=== Data for analysis ===

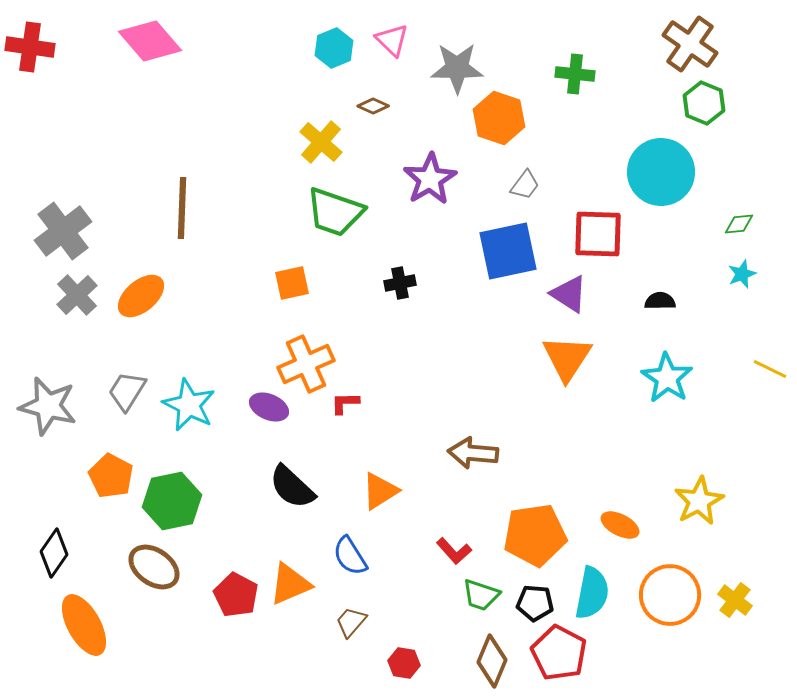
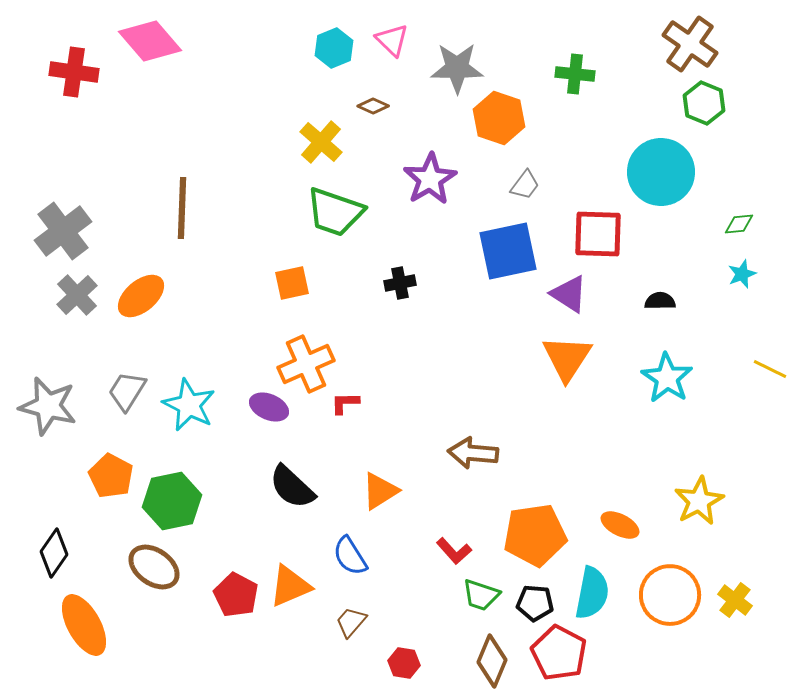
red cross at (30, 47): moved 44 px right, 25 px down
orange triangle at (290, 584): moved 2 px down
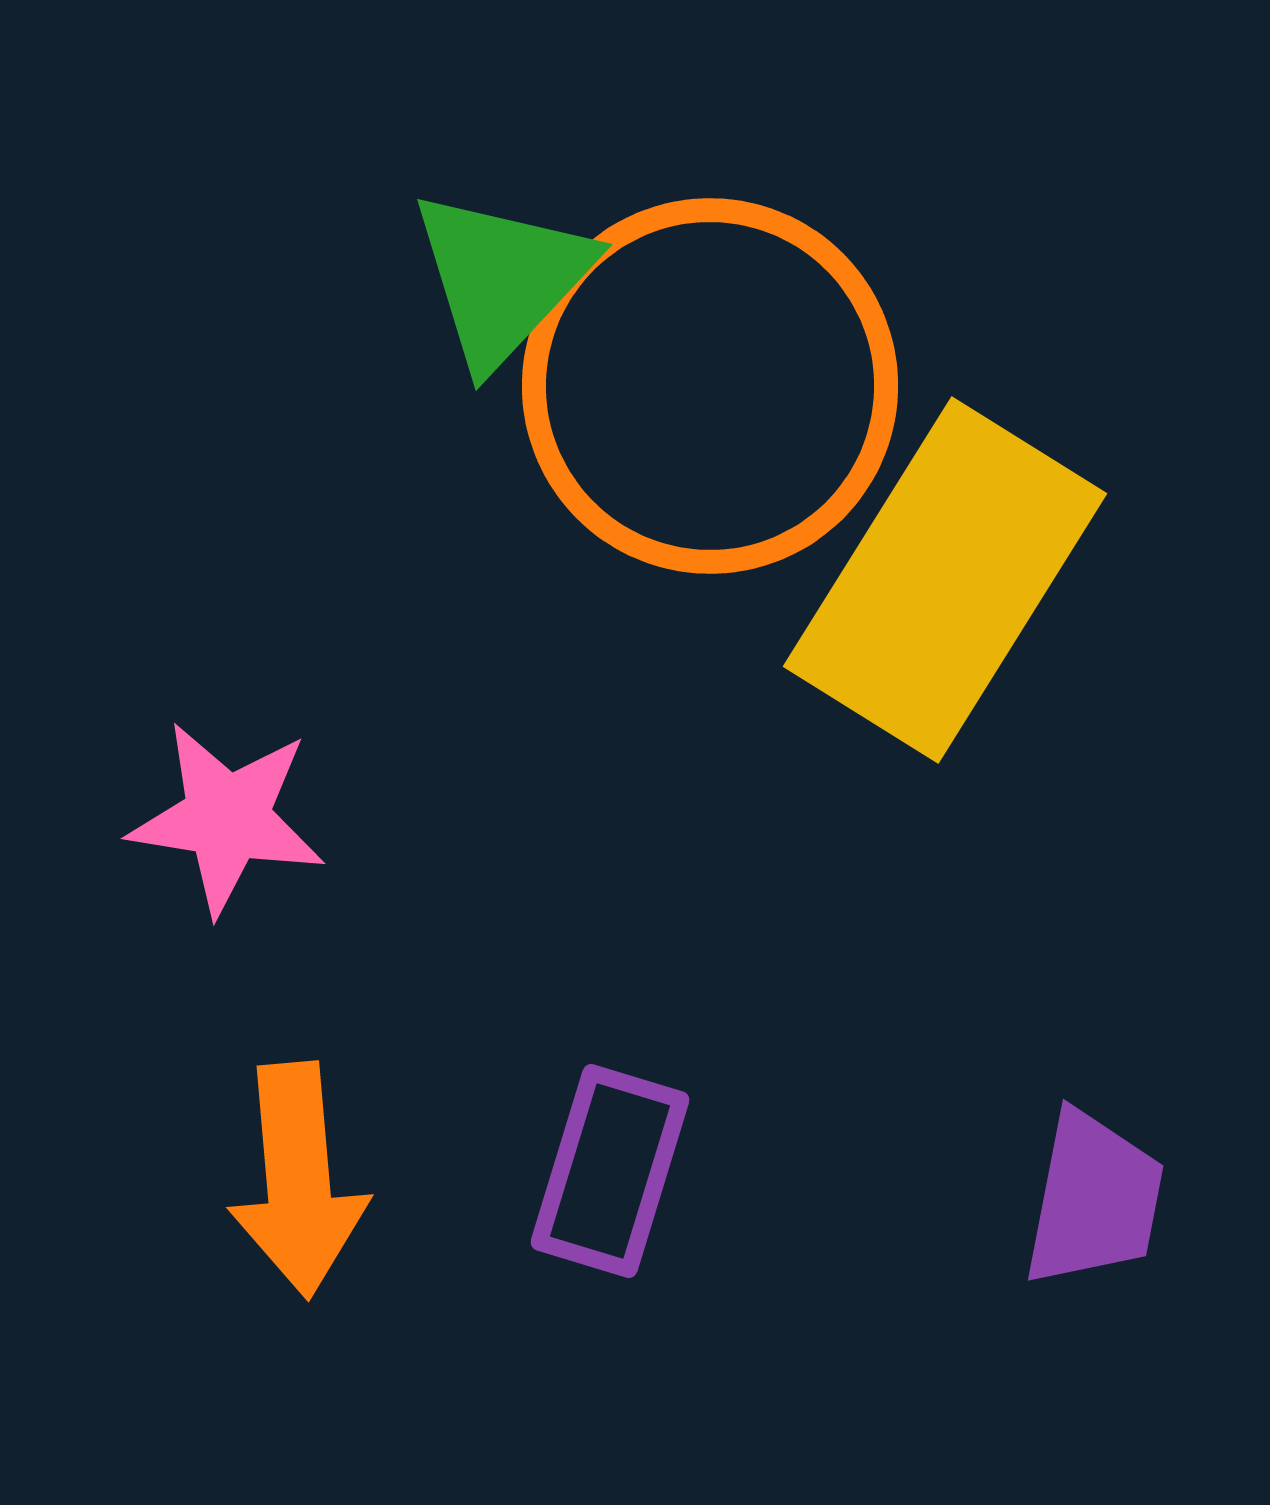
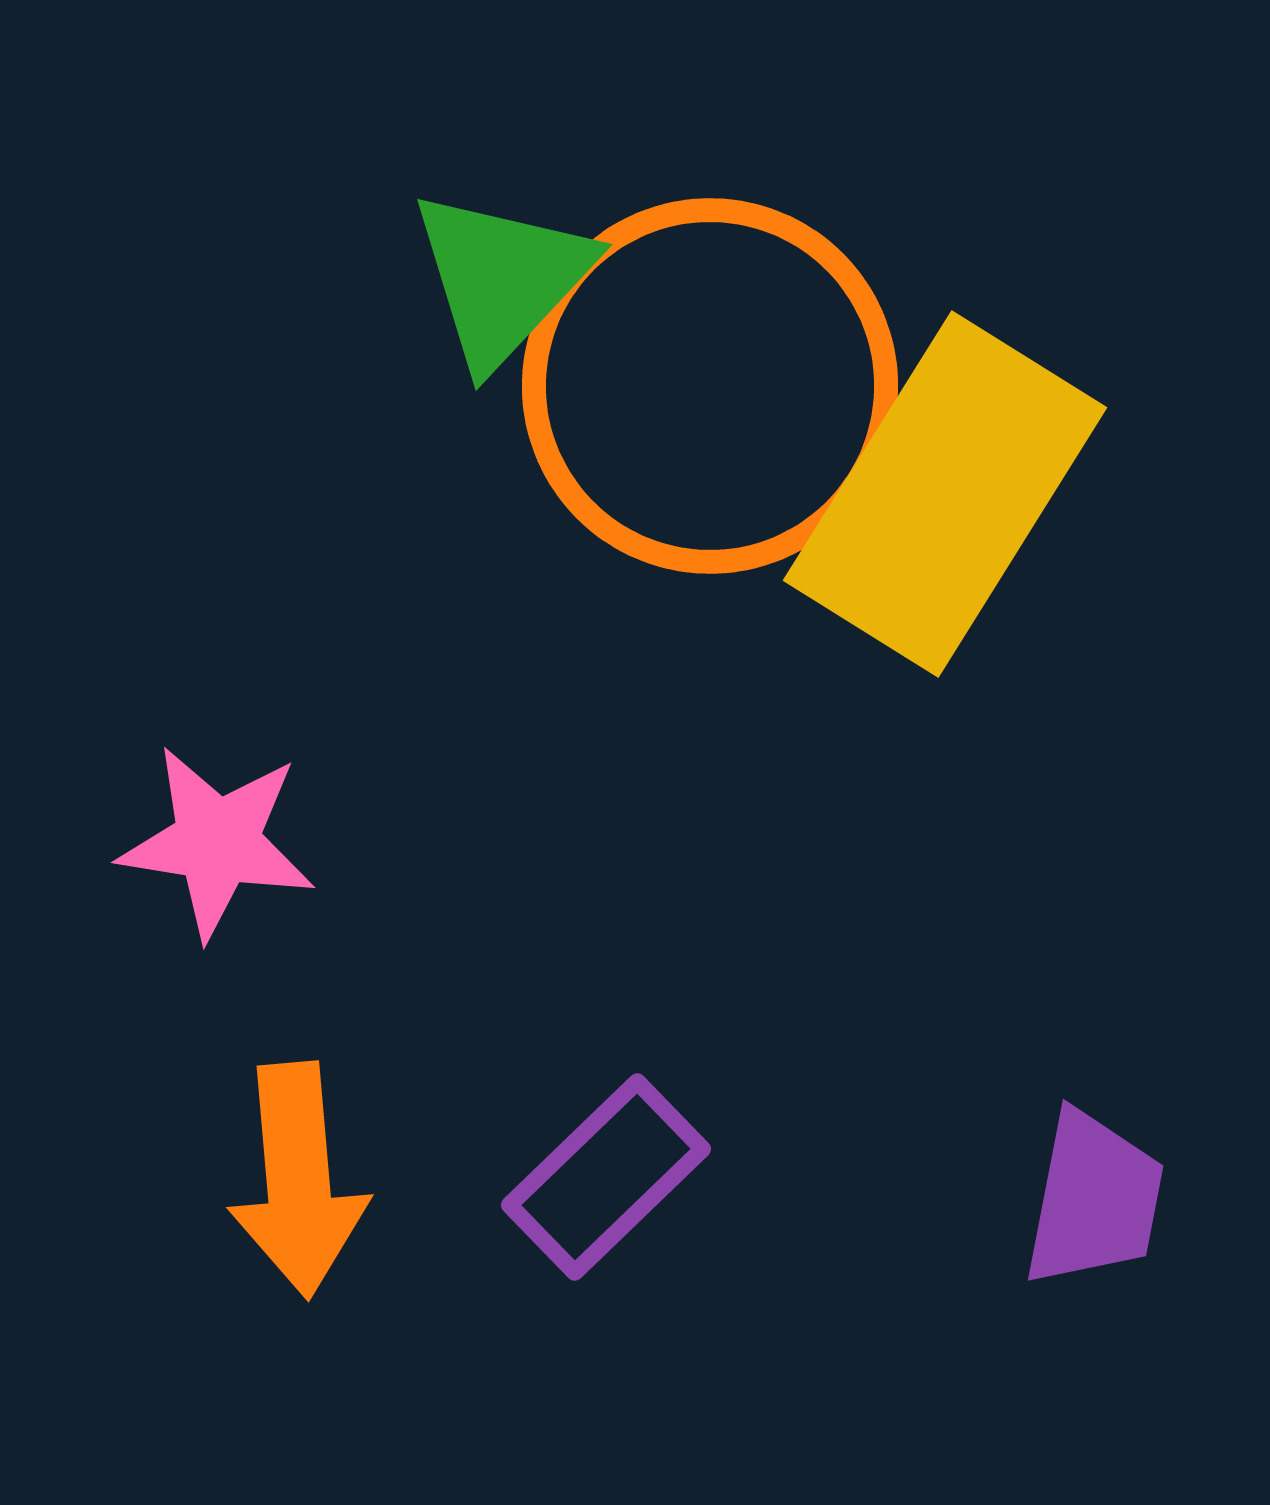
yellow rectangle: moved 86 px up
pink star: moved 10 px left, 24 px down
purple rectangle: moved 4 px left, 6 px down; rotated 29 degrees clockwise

===
=== Data for analysis ===

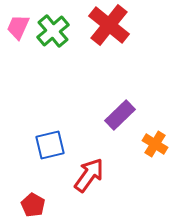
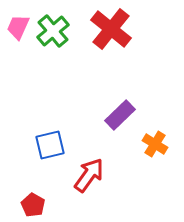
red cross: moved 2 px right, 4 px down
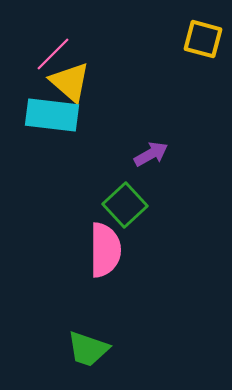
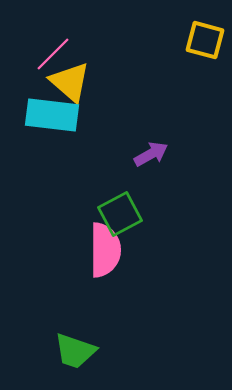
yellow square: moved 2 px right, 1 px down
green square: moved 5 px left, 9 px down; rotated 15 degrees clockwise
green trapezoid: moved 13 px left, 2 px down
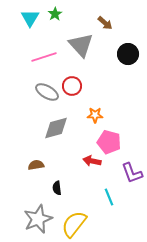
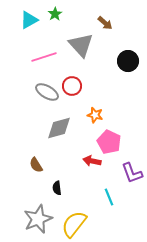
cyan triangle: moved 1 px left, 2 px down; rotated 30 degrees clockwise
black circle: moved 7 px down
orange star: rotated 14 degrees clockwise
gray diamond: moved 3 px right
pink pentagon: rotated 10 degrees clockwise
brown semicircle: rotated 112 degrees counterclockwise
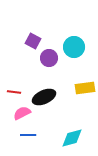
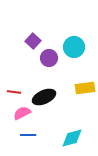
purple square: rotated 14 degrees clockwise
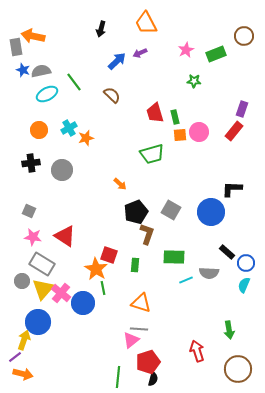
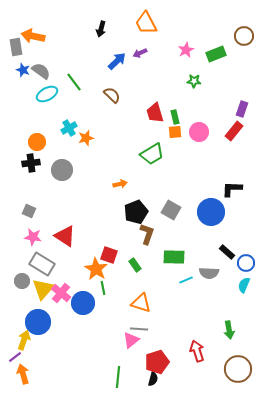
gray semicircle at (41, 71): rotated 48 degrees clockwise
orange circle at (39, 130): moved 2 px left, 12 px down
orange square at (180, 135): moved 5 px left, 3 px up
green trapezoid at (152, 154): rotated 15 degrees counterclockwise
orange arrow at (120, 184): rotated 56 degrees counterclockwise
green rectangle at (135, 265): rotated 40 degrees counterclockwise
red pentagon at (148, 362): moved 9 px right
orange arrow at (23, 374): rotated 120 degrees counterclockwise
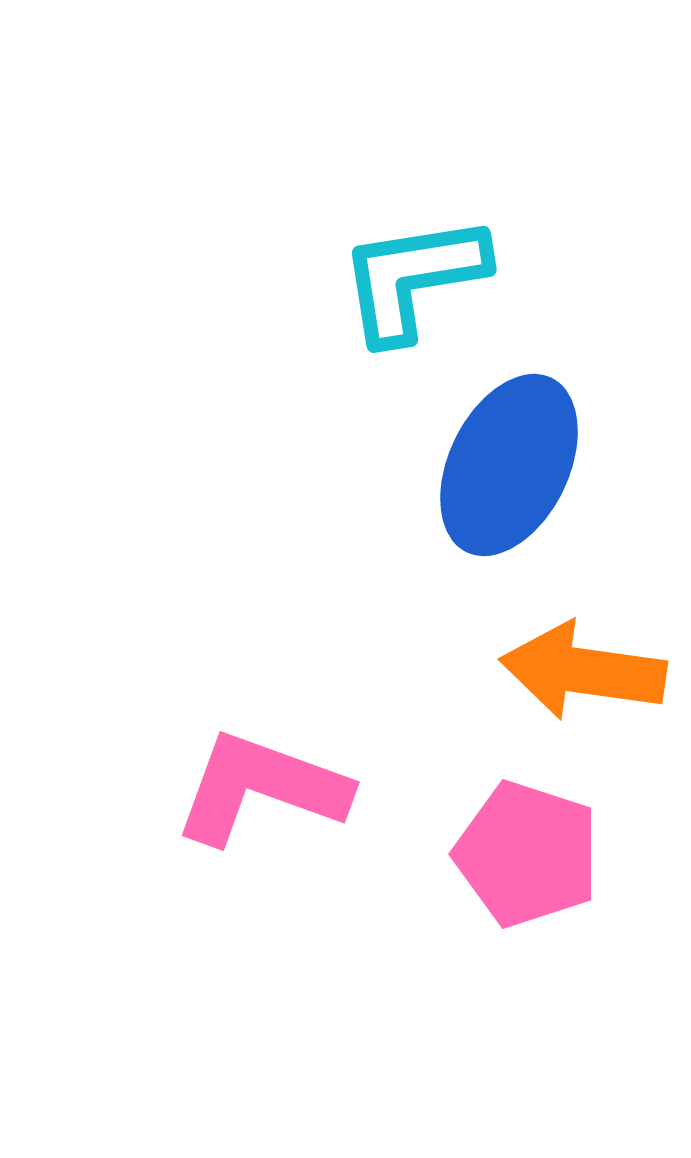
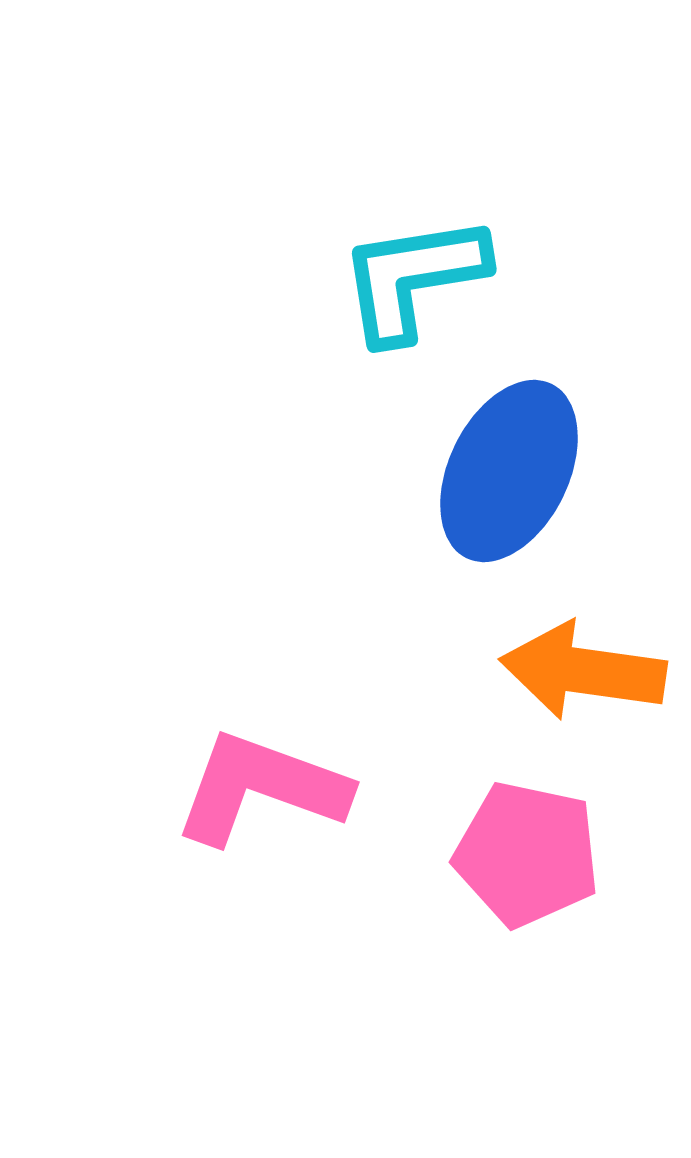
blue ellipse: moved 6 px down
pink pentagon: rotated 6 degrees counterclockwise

===

## Your assignment
For each line above that includes the word "pink", make a copy of that line.

## Written reply
pink star: moved 10 px left, 24 px down
pink pentagon: rotated 10 degrees clockwise
pink pentagon: rotated 6 degrees counterclockwise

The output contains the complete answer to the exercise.